• Exercise goal
The data below holds the lines to copy: everything from the line containing "(272, 186) = (563, 442): none -> black marker" to the line containing "(557, 299) = (181, 290): brown", both ends included, set down exactly.

• Input material
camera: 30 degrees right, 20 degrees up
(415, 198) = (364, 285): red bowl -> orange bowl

--

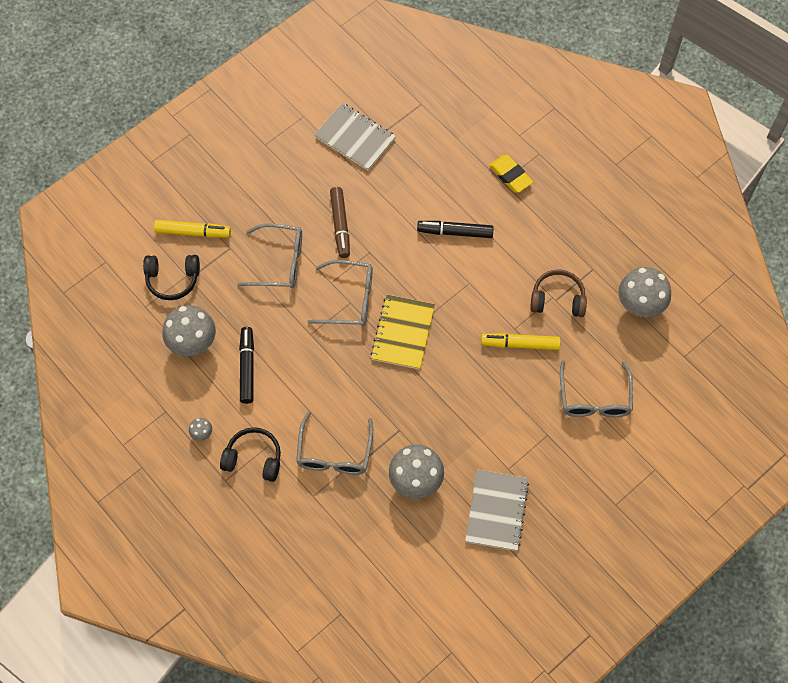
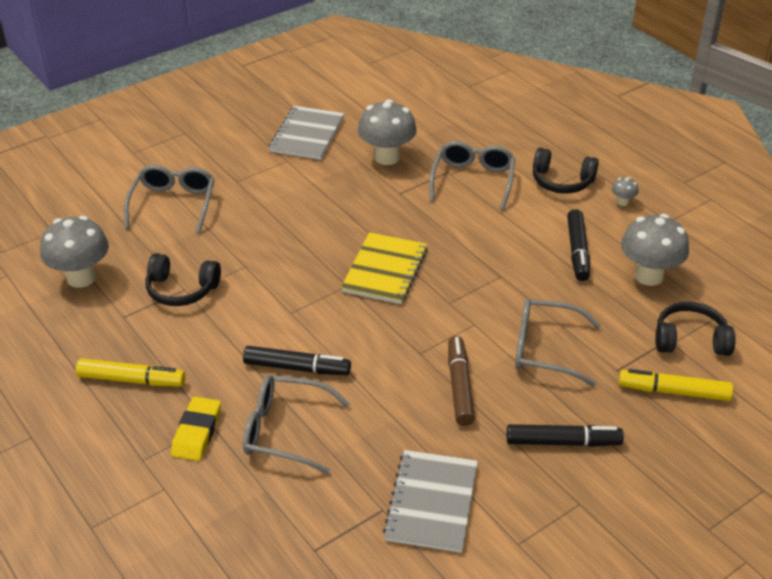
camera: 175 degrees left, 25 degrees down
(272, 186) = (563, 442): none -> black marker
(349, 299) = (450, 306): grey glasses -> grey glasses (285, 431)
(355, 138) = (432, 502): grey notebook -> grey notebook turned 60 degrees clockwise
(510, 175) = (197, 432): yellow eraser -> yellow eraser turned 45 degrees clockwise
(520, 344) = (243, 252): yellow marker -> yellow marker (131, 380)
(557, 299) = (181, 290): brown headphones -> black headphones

• Response for this exercise
(272, 186) = (563, 442): none -> black marker
(349, 299) = (450, 306): grey glasses -> grey glasses (285, 431)
(355, 138) = (432, 502): grey notebook -> grey notebook turned 60 degrees clockwise
(510, 175) = (197, 432): yellow eraser -> yellow eraser turned 45 degrees clockwise
(520, 344) = (243, 252): yellow marker -> yellow marker (131, 380)
(557, 299) = (181, 290): brown headphones -> black headphones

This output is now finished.